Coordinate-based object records
-----

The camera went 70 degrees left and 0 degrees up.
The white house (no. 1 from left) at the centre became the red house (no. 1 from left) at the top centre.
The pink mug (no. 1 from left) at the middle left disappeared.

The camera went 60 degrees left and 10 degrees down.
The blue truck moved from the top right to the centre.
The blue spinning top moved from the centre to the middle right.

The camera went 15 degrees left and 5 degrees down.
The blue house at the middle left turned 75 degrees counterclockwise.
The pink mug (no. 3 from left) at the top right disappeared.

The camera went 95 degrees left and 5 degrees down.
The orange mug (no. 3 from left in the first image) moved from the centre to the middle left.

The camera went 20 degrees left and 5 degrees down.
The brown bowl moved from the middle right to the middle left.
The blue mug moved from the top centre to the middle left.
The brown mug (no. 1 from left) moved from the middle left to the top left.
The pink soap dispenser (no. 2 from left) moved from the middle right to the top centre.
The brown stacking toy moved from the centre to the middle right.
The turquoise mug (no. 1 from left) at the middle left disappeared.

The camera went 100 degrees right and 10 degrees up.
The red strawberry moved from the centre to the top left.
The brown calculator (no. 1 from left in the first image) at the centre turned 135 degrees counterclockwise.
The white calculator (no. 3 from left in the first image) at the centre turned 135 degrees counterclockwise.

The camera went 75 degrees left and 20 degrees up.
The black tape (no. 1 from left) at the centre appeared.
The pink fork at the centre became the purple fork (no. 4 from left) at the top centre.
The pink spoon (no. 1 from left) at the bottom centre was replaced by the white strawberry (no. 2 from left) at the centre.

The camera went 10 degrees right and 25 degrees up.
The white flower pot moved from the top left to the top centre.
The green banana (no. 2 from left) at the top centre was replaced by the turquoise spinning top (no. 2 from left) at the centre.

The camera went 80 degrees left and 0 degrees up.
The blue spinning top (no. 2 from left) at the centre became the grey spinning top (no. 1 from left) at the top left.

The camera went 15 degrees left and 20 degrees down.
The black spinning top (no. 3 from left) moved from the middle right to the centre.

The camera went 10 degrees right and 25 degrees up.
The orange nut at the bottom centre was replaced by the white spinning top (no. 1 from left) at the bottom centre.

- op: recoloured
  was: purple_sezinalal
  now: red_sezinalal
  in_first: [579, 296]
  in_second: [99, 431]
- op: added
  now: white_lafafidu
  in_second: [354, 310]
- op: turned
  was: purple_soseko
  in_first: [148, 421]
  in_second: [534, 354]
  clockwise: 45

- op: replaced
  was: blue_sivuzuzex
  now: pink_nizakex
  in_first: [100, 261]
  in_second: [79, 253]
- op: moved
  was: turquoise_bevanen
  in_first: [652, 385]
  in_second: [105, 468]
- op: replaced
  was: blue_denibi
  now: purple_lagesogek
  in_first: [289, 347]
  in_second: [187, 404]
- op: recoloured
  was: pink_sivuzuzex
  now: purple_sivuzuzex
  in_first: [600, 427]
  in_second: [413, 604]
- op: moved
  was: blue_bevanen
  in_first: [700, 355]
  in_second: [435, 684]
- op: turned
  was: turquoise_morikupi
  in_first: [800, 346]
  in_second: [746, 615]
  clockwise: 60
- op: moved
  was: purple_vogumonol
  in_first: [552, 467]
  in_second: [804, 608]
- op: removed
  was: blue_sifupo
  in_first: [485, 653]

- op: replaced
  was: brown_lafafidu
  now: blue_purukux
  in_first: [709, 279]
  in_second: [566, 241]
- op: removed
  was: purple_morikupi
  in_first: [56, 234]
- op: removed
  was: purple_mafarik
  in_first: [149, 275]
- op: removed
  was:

-----

= Exercise goal =
Write out the records exactly, starting at the first line and stopping after the line that contains "The white house".

= Completed task =
The camera went 70 degrees left and 0 degrees up.
The white house (no. 1 from left) at the centre became the red house (no. 1 from left) at the top centre.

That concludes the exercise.